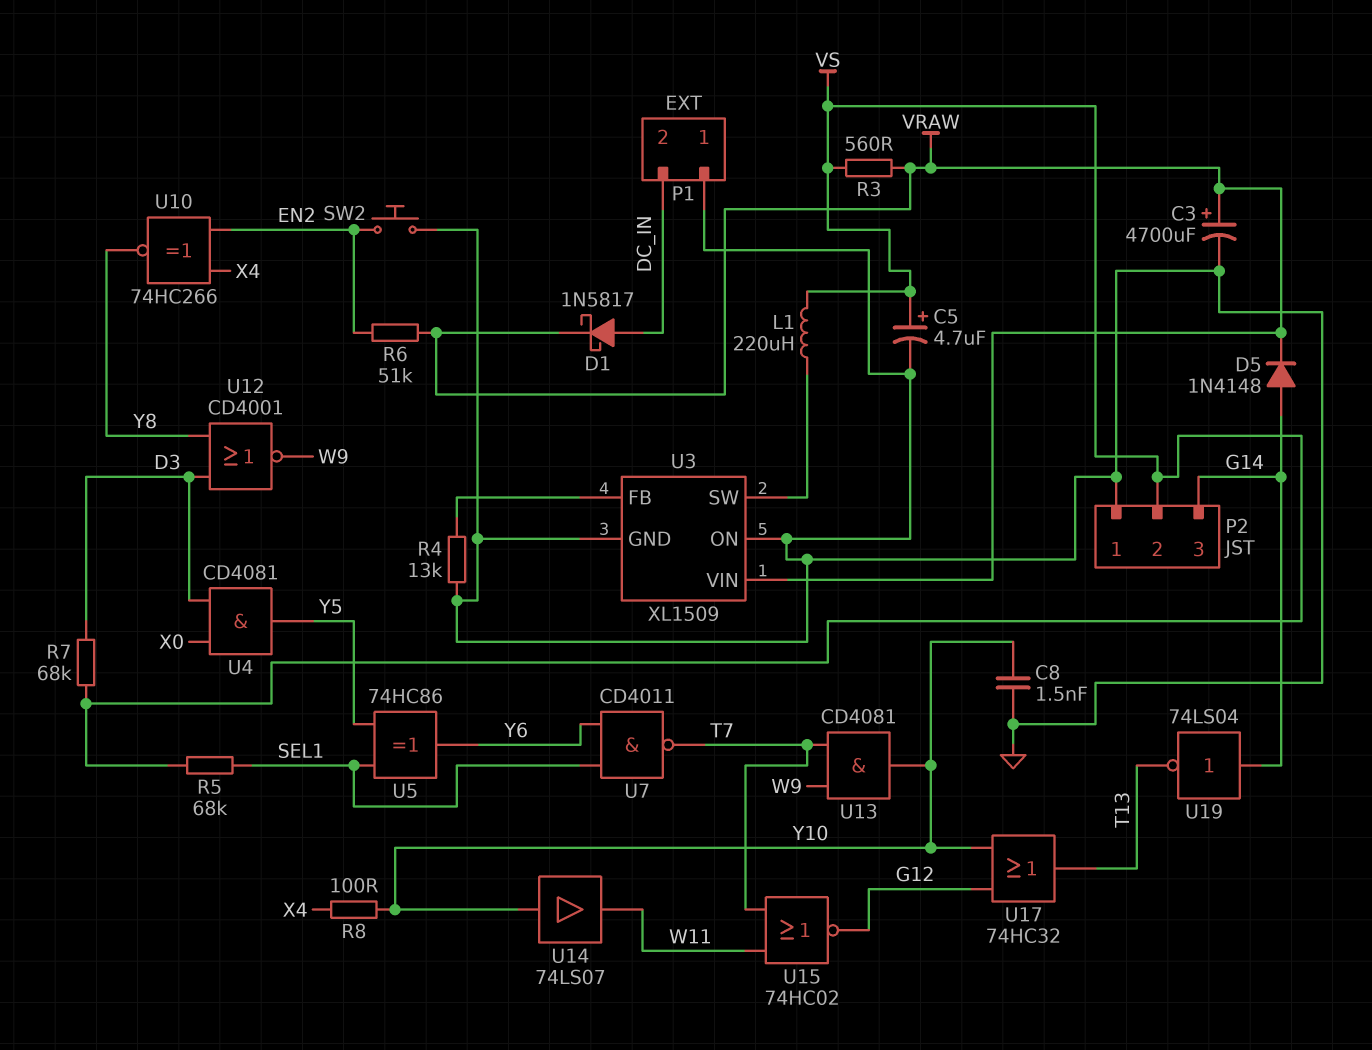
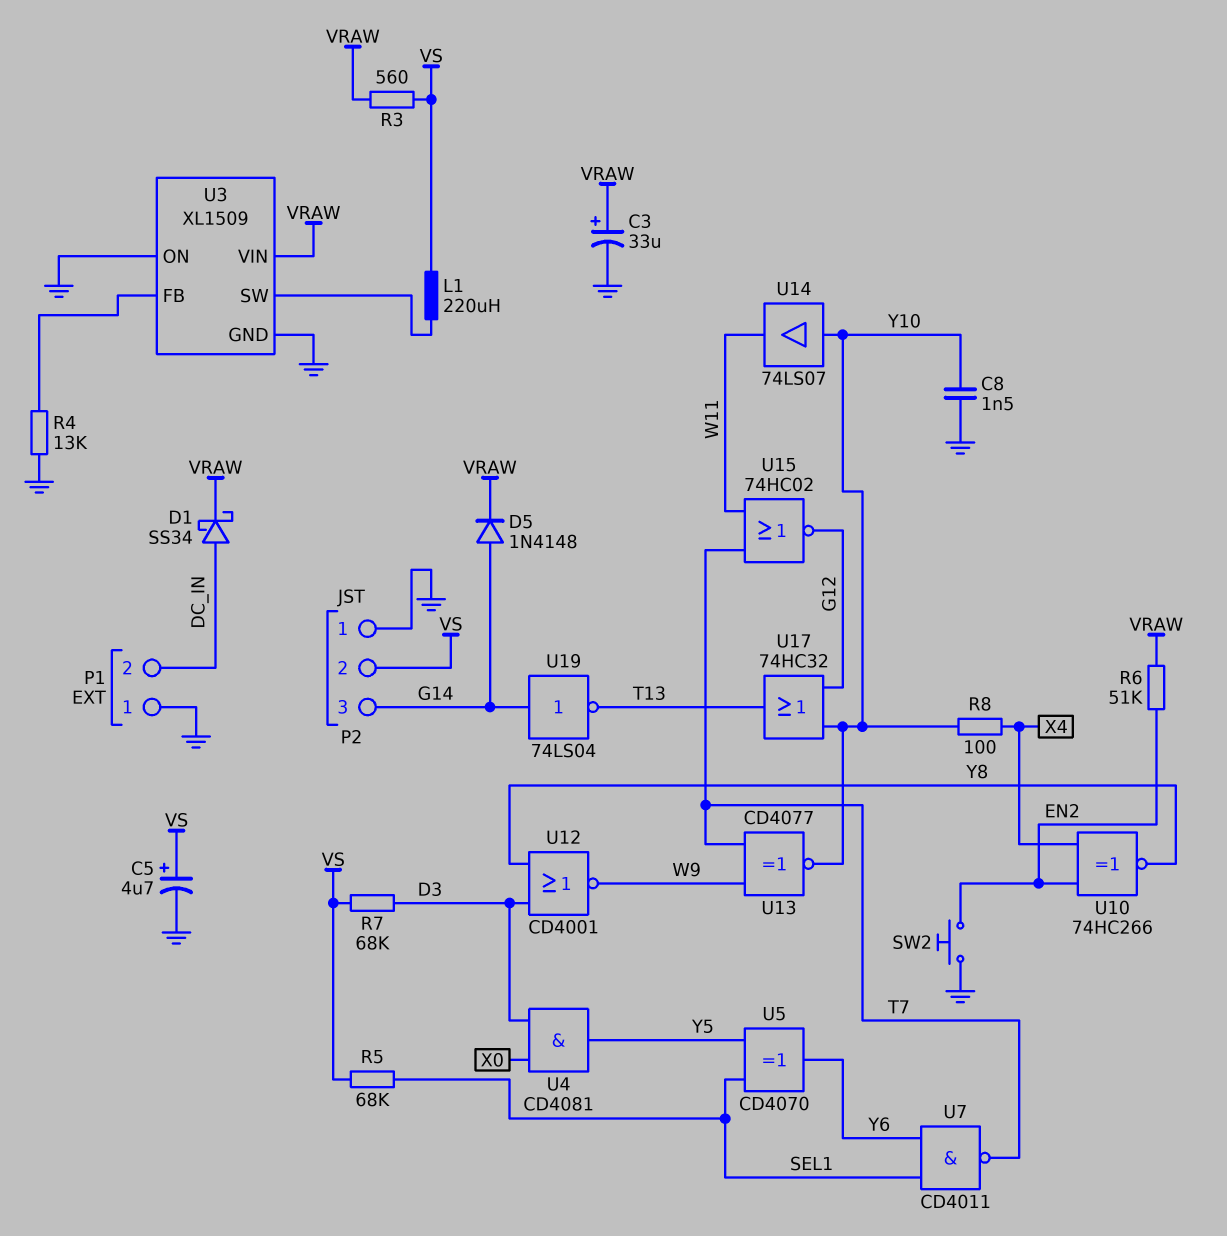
C3: 4700uF (plus VRAW, minus GND) -> 33uF (plus VRAW, minus GND)
D1: schottky 1N5817 (A DC_IN, K VRAW) -> schottky SS34 (A DC_IN, K VRAW)
U5: XOR 74HC86 (in SEL1, in Y5, out Y6) -> XOR CD4070 (in SEL1, in Y5, out Y6)
U13: AND CD4081 (in T7, in W9, out Y10) -> XNOR CD4077 (in T7, in W9, out Y10)

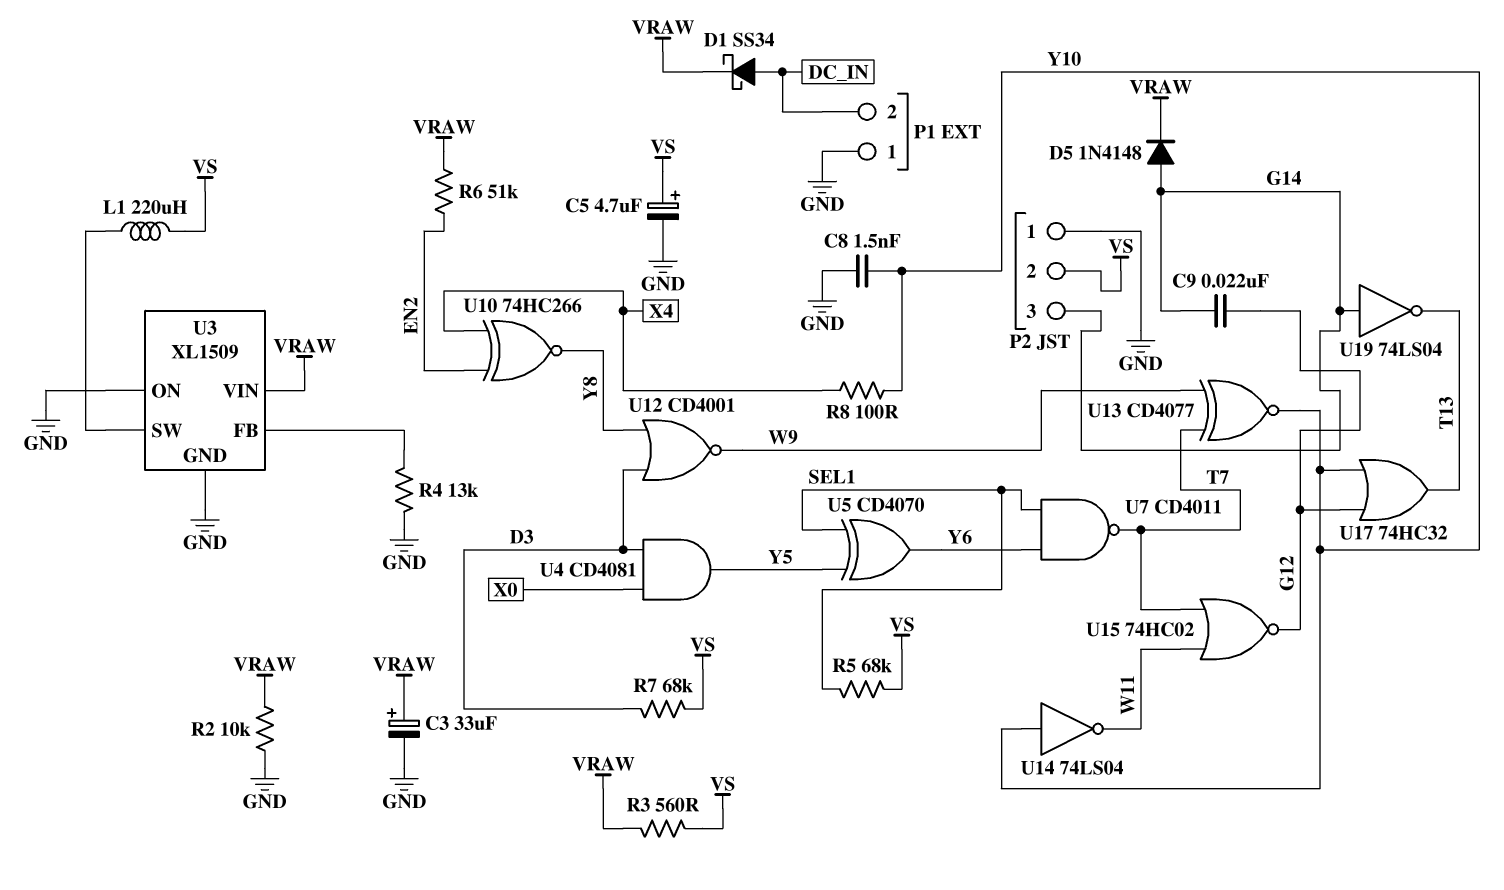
C9: none -> 22nF (G12, G14)
R2: none -> 10k (GND, VRAW)
SW2: button (EN2, GND) -> none
U14: buffer 74LS07 (in Y10, out W11) -> NOT 74LS04 (in Y10, out W11)

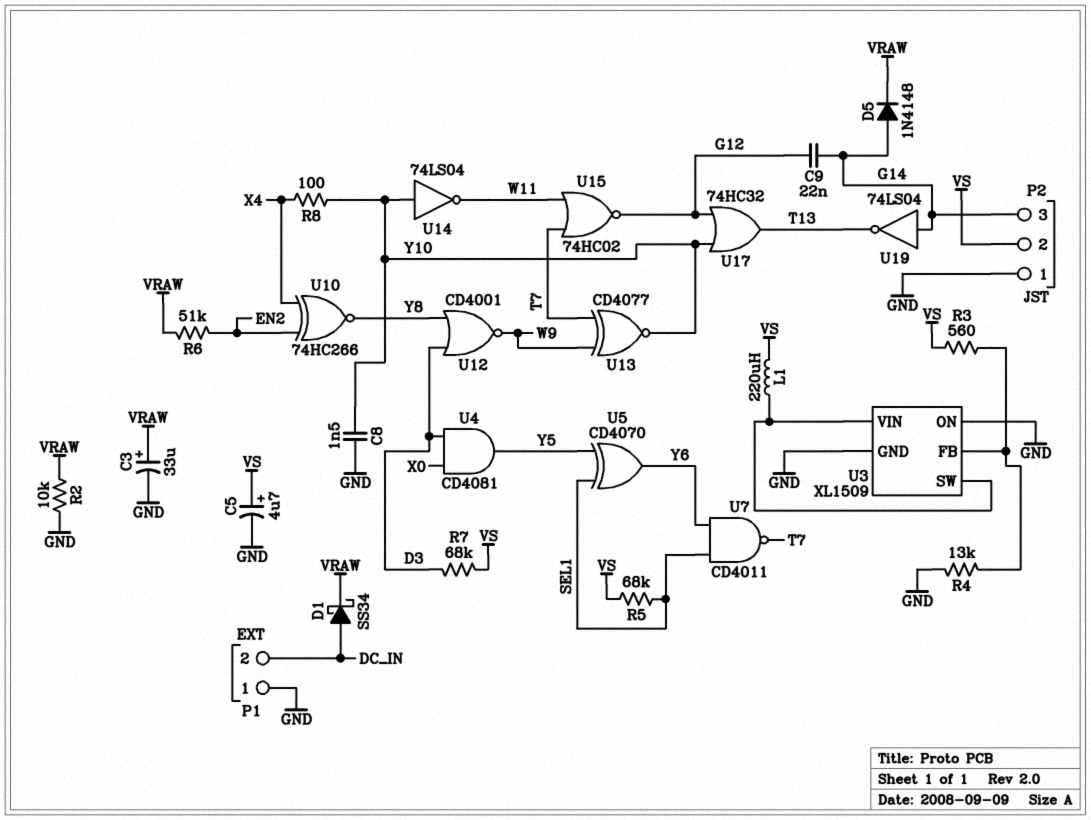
R3: 560 (VRAW, VS) -> 560 (U3/FB, VS)
U3 pin VIN: VRAW -> U3/SW

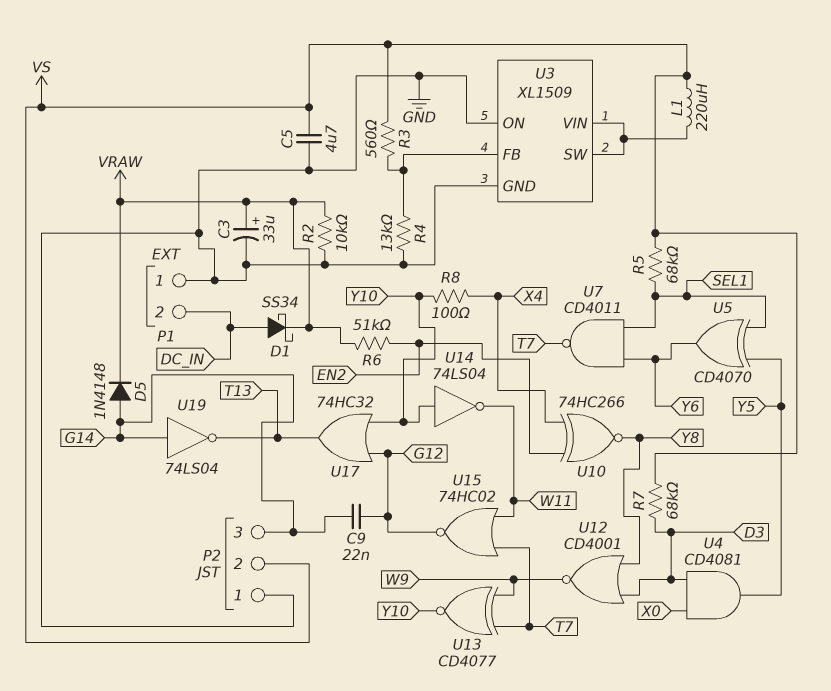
C5: 4.7uF (plus VS, minus GND) -> 4.7uF (GND, VS)
C8: 1.5nF (GND, Y10) -> none

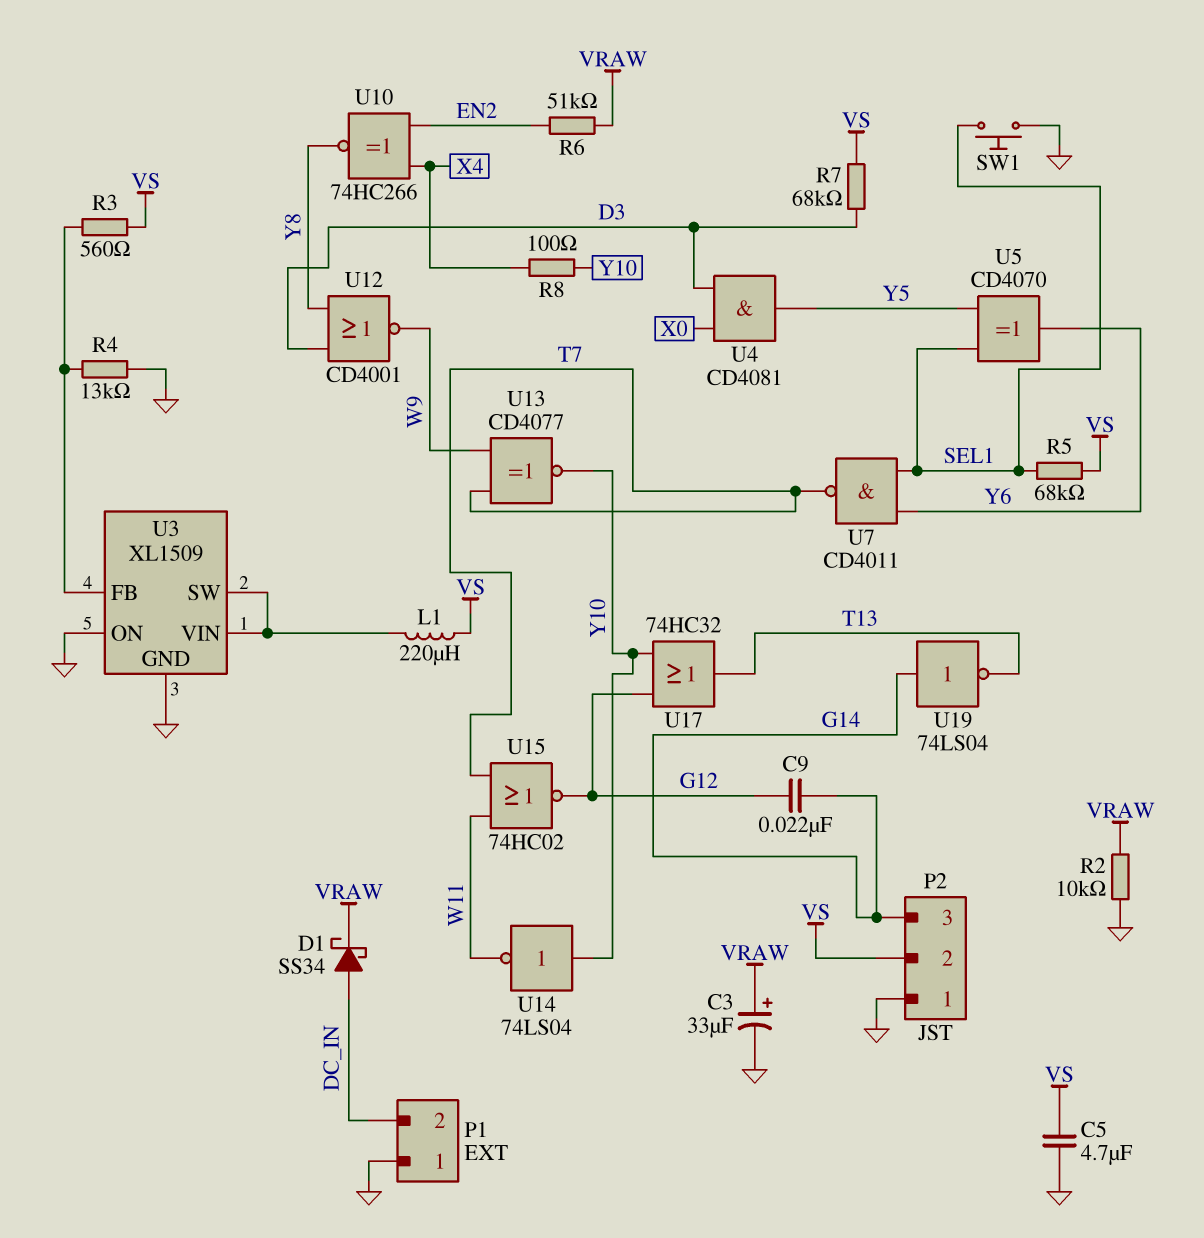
D5: diode 1N4148 (A G14, K VRAW) -> none
SW1: none -> button (GND, SEL1)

= = =

## Exercise description
Give all of the material again, exactly, apart from the pictures.

## Solution to this exercise
C3: 4700uF (plus VRAW, minus GND) -> 33uF (plus VRAW, minus GND)
D1: schottky 1N5817 (A DC_IN, K VRAW) -> schottky SS34 (A DC_IN, K VRAW)
U5: XOR 74HC86 (in SEL1, in Y5, out Y6) -> XOR CD4070 (in SEL1, in Y5, out Y6)
U13: AND CD4081 (in T7, in W9, out Y10) -> XNOR CD4077 (in T7, in W9, out Y10)

C9: none -> 22nF (G12, G14)
R2: none -> 10k (GND, VRAW)
SW2: button (EN2, GND) -> none
U14: buffer 74LS07 (in Y10, out W11) -> NOT 74LS04 (in Y10, out W11)

R3: 560 (VRAW, VS) -> 560 (U3/FB, VS)
U3 pin VIN: VRAW -> U3/SW

C5: 4.7uF (plus VS, minus GND) -> 4.7uF (GND, VS)
C8: 1.5nF (GND, Y10) -> none

D5: diode 1N4148 (A G14, K VRAW) -> none
SW1: none -> button (GND, SEL1)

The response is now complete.